## ASSIGNMENT
In the data below, find each line carrying the string "rolling" and copy it out.

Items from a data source
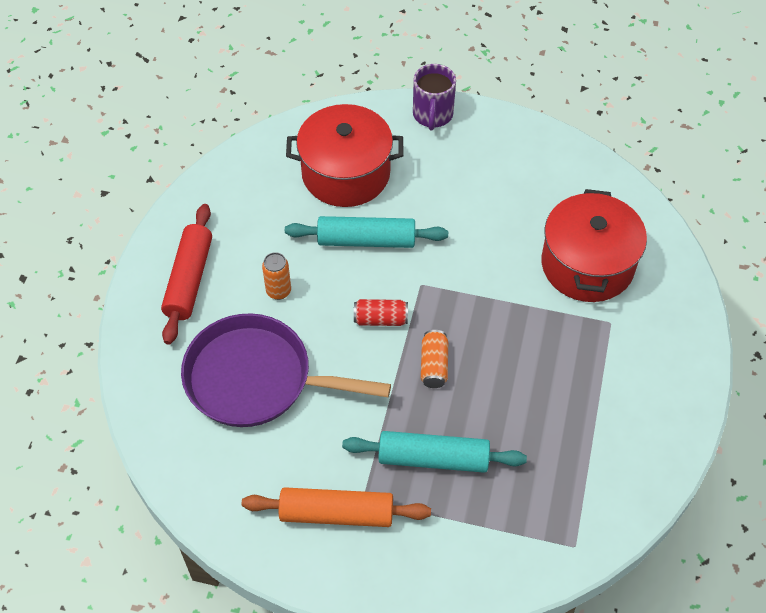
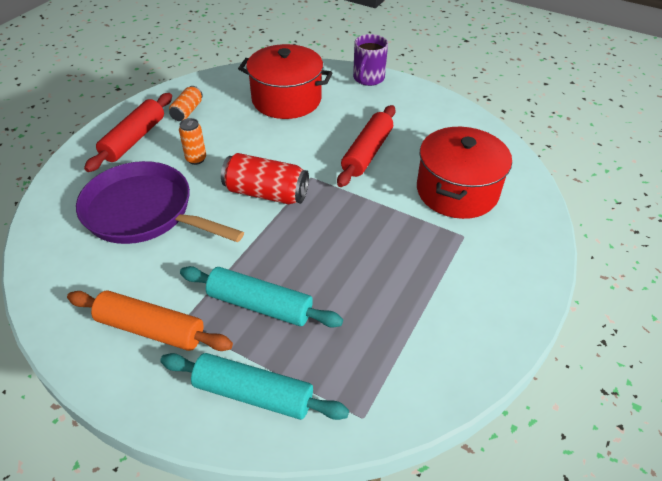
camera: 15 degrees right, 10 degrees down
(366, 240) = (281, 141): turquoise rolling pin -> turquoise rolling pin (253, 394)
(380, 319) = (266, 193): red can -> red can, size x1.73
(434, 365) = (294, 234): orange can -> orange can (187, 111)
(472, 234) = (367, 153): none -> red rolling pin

## OUTPUT BELOW
(366, 240) = (281, 141): turquoise rolling pin -> turquoise rolling pin (253, 394)
(472, 234) = (367, 153): none -> red rolling pin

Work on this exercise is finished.